___ ENTRIES SHOWN

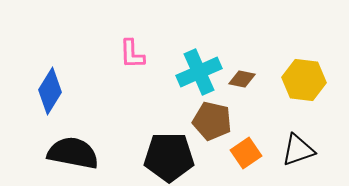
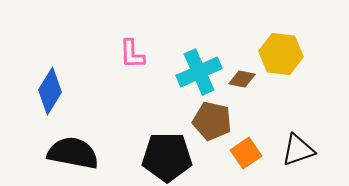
yellow hexagon: moved 23 px left, 26 px up
black pentagon: moved 2 px left
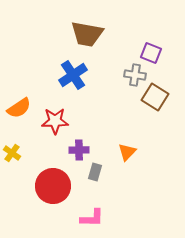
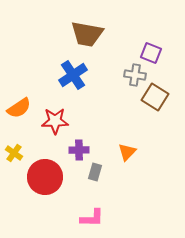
yellow cross: moved 2 px right
red circle: moved 8 px left, 9 px up
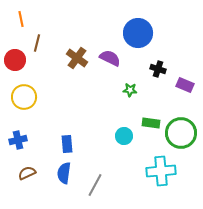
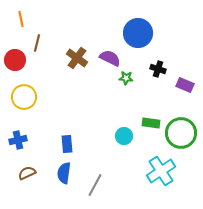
green star: moved 4 px left, 12 px up
cyan cross: rotated 28 degrees counterclockwise
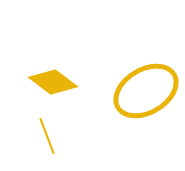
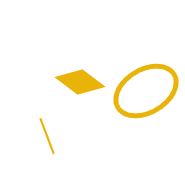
yellow diamond: moved 27 px right
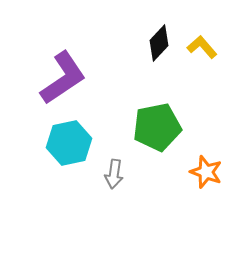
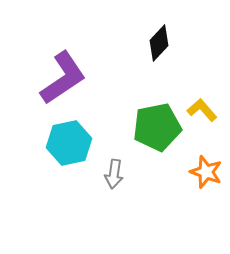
yellow L-shape: moved 63 px down
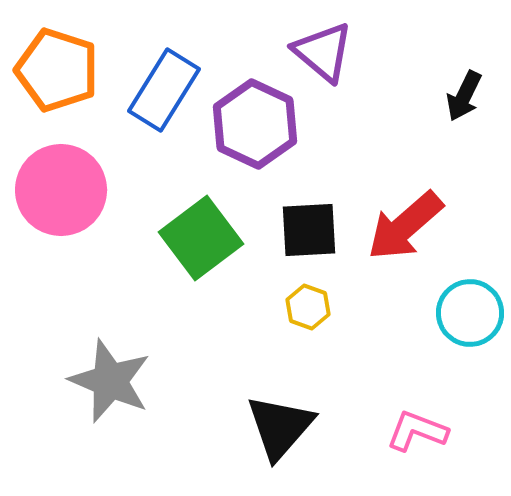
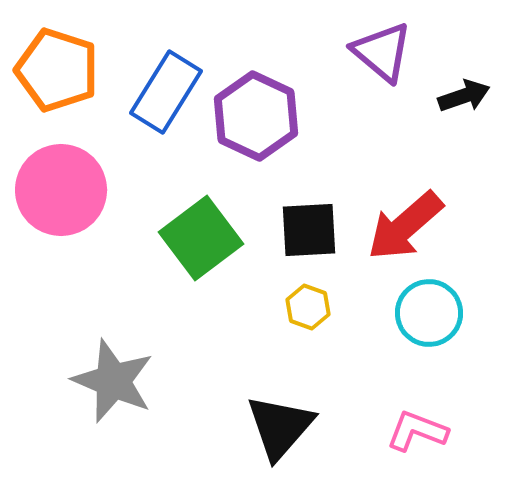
purple triangle: moved 59 px right
blue rectangle: moved 2 px right, 2 px down
black arrow: rotated 135 degrees counterclockwise
purple hexagon: moved 1 px right, 8 px up
cyan circle: moved 41 px left
gray star: moved 3 px right
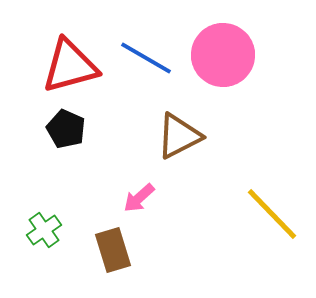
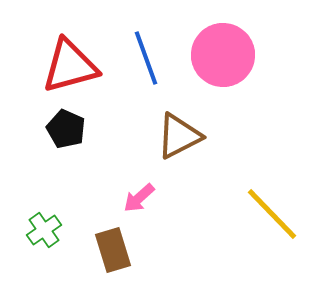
blue line: rotated 40 degrees clockwise
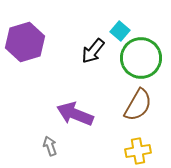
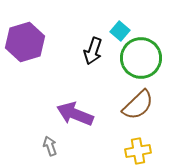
black arrow: rotated 20 degrees counterclockwise
brown semicircle: rotated 16 degrees clockwise
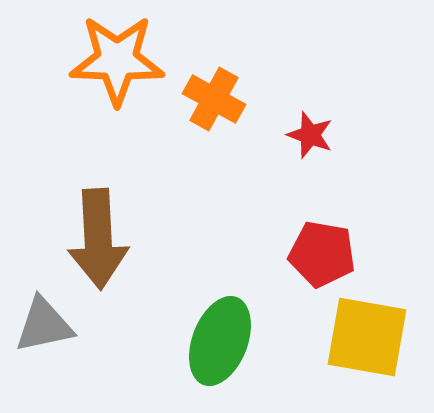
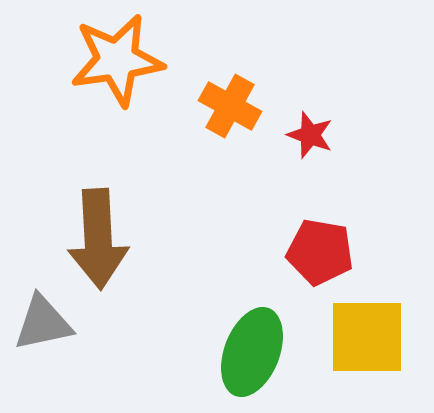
orange star: rotated 10 degrees counterclockwise
orange cross: moved 16 px right, 7 px down
red pentagon: moved 2 px left, 2 px up
gray triangle: moved 1 px left, 2 px up
yellow square: rotated 10 degrees counterclockwise
green ellipse: moved 32 px right, 11 px down
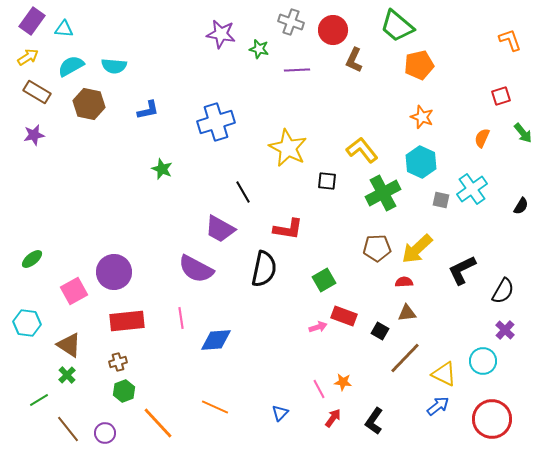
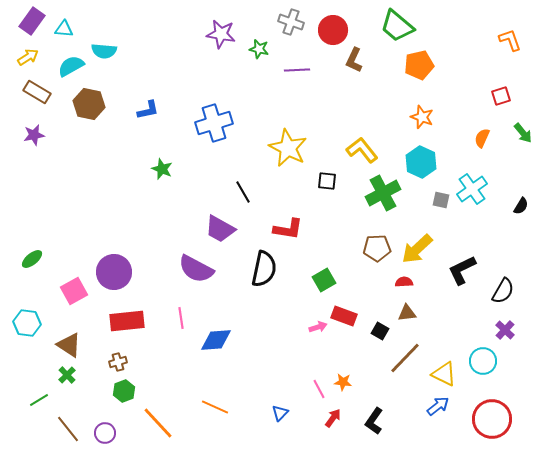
cyan semicircle at (114, 66): moved 10 px left, 15 px up
blue cross at (216, 122): moved 2 px left, 1 px down
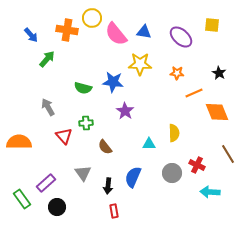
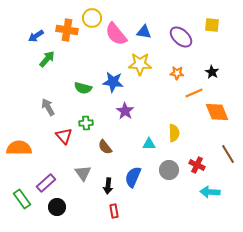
blue arrow: moved 5 px right, 1 px down; rotated 98 degrees clockwise
black star: moved 7 px left, 1 px up
orange semicircle: moved 6 px down
gray circle: moved 3 px left, 3 px up
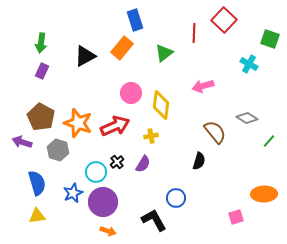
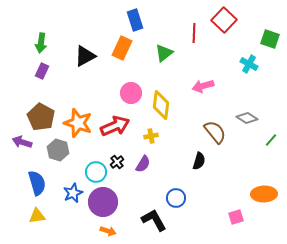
orange rectangle: rotated 15 degrees counterclockwise
green line: moved 2 px right, 1 px up
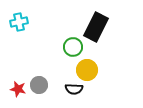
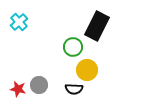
cyan cross: rotated 30 degrees counterclockwise
black rectangle: moved 1 px right, 1 px up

______

== YOUR GOAL ==
Copy out the rows between the one containing "cyan semicircle at" and the one containing "green line: moved 2 px right, 1 px up", inclusive, reproducing each word for word. Leave out the picture rows.

== ANSWER TO THIS PROBLEM ==
cyan semicircle at (114, 66): moved 10 px left, 15 px up
blue cross at (216, 122): moved 2 px left, 1 px down
blue arrow: moved 5 px right, 1 px down; rotated 98 degrees clockwise
black star: moved 7 px left, 1 px up
orange semicircle: moved 6 px down
gray circle: moved 3 px left, 3 px up
orange rectangle: rotated 15 degrees counterclockwise
green line: moved 2 px right, 1 px up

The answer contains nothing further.